PROVIDED DATA:
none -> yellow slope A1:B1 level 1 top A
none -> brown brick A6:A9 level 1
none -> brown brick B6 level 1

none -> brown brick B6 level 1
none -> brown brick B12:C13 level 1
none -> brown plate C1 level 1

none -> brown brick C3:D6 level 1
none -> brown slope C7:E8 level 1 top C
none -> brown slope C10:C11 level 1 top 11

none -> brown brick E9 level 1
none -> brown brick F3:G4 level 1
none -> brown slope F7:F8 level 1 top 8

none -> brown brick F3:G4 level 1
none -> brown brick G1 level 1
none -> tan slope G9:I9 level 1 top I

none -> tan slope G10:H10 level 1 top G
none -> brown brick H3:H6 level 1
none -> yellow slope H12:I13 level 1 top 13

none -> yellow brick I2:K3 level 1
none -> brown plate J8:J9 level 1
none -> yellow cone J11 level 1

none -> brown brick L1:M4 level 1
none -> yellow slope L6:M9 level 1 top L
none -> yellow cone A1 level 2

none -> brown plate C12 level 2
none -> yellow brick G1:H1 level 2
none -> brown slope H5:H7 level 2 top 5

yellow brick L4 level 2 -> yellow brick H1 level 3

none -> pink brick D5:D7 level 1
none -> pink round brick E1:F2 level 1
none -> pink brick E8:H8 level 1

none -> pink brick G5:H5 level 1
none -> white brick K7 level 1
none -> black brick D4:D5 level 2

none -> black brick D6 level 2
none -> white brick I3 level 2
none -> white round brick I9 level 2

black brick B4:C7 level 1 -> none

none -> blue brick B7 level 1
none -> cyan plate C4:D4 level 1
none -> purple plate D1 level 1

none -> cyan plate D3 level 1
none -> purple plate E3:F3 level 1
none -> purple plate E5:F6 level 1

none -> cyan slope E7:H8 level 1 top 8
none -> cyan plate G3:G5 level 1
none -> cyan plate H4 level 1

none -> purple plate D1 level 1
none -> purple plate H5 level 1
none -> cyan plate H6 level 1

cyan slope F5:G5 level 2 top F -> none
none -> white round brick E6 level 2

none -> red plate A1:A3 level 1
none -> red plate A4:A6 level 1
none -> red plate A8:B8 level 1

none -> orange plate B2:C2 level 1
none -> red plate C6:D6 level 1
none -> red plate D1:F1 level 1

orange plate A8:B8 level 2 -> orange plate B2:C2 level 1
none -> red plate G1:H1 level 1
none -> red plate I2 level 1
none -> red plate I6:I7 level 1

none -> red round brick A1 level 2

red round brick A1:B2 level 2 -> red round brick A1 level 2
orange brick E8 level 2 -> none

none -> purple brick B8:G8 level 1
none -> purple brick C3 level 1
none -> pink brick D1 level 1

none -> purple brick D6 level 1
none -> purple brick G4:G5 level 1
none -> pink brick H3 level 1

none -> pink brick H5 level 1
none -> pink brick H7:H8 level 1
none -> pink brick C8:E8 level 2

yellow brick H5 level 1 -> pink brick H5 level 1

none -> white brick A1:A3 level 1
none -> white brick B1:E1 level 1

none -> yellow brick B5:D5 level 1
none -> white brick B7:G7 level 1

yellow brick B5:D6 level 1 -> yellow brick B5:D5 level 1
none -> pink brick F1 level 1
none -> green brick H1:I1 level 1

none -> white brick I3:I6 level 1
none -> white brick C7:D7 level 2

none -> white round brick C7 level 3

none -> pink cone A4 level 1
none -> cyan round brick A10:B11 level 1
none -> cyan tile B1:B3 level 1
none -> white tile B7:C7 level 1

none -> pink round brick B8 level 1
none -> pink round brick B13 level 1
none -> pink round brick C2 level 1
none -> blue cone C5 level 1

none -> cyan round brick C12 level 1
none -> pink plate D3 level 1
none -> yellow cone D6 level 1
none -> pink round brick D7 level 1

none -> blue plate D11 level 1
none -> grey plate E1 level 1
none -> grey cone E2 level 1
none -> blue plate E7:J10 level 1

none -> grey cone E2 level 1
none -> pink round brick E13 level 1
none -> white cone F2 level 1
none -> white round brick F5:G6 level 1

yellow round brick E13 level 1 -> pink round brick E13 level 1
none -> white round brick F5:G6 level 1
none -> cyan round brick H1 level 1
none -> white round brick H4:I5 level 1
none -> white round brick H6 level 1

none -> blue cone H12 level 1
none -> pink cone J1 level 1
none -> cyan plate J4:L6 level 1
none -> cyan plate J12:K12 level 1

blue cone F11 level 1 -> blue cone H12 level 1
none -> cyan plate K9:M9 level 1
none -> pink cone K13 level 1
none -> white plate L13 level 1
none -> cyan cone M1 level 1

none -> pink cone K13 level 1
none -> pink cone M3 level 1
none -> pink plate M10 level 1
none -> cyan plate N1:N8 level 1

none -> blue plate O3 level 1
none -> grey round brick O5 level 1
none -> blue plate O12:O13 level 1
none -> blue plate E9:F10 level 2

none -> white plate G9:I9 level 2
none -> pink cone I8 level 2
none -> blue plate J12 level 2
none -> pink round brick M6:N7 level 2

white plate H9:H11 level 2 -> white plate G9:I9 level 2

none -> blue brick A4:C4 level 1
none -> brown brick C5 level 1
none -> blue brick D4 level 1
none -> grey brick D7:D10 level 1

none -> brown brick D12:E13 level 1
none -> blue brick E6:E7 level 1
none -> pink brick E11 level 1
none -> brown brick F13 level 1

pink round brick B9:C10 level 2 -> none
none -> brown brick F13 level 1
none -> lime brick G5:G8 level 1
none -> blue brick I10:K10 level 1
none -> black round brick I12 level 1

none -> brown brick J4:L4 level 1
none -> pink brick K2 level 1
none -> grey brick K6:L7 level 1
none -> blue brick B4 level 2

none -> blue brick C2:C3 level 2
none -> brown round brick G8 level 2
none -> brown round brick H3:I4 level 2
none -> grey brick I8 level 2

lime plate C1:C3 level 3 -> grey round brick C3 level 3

TASK: Only lines with the word "purple" should be collected from the material.

THE COMPLETED TASK:
none -> purple plate D1 level 1
none -> purple plate E3:F3 level 1
none -> purple plate E5:F6 level 1
none -> purple plate D1 level 1
none -> purple plate H5 level 1
none -> purple brick B8:G8 level 1
none -> purple brick C3 level 1
none -> purple brick D6 level 1
none -> purple brick G4:G5 level 1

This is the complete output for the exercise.